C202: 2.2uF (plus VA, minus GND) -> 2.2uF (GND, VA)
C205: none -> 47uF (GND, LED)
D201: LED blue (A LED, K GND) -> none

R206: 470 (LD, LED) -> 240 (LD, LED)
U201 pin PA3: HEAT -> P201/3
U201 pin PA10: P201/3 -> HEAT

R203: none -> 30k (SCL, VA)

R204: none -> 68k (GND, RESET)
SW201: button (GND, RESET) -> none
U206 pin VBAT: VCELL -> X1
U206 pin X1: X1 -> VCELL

→ **What you need to do**
Wherever a line in the listing contains the word "VCELL", copy that line out.

→ **Exercise output**
U206 pin VBAT: VCELL -> X1
U206 pin X1: X1 -> VCELL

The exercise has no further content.